# [WHAT THE TASK ASKS]
Repeat word for word every line from the one holding "(206, 192) = (508, 128): black" to the end of the material below.

# [COLLECTED DATA]
----------------------------------------

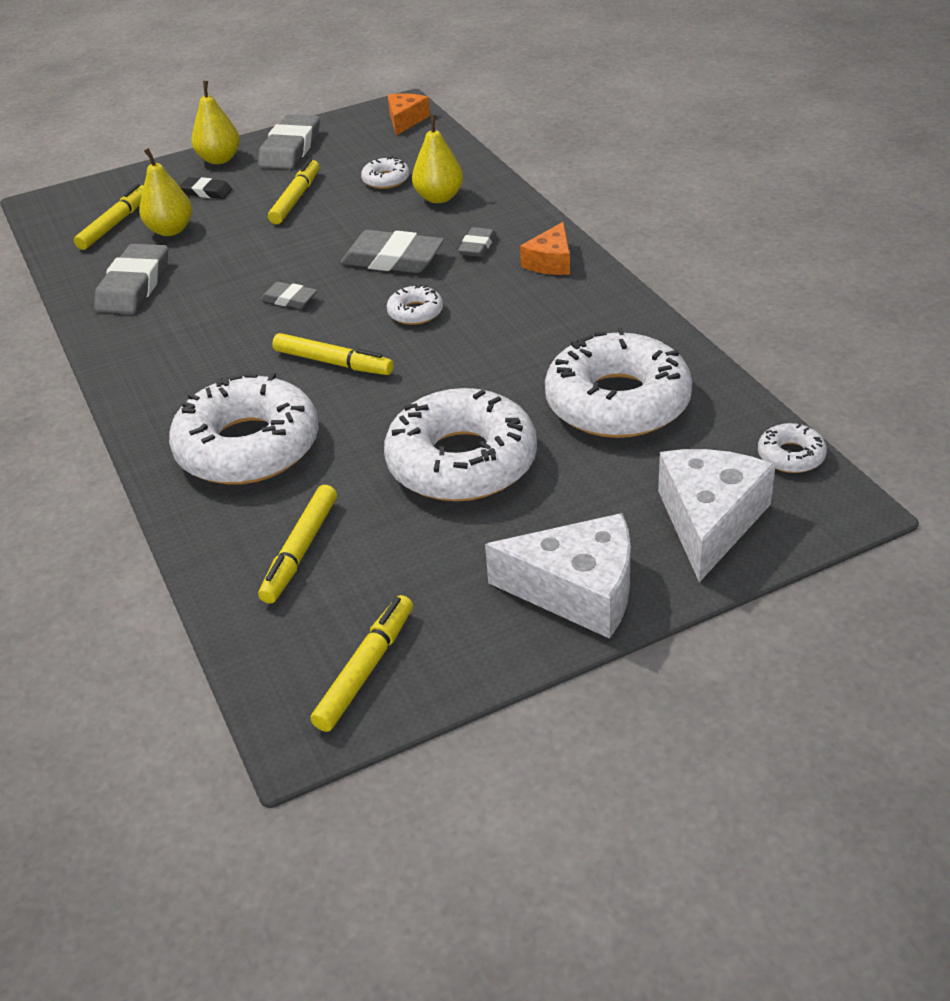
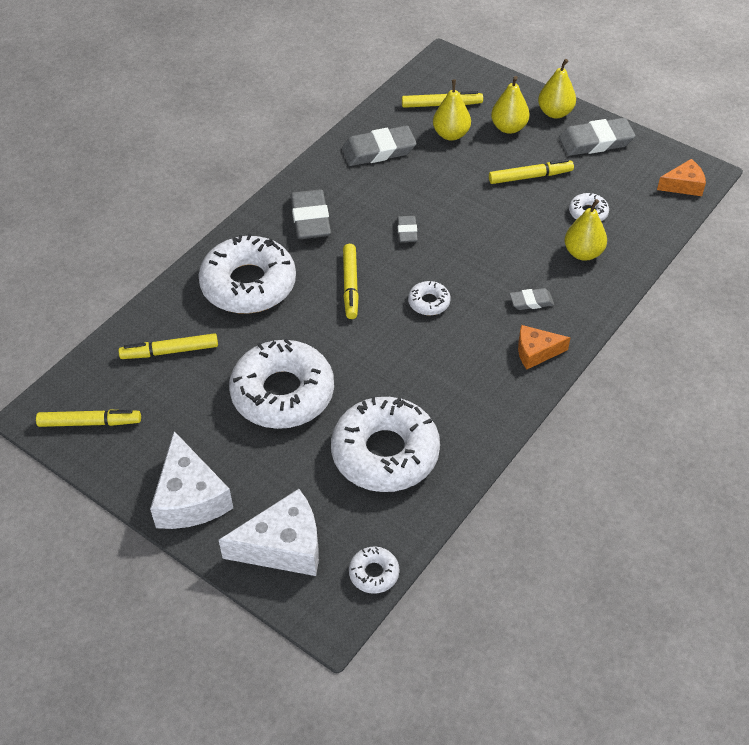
camera: 60 degrees right, 10 degrees up
(206, 192) = (508, 128): black eraser -> yellow pear
(393, 259) = (486, 262): grey eraser -> grey eraser (310, 219)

----------------------------------------

# [RESPONSE AREA]
(206, 192) = (508, 128): black eraser -> yellow pear
(393, 259) = (486, 262): grey eraser -> grey eraser (310, 219)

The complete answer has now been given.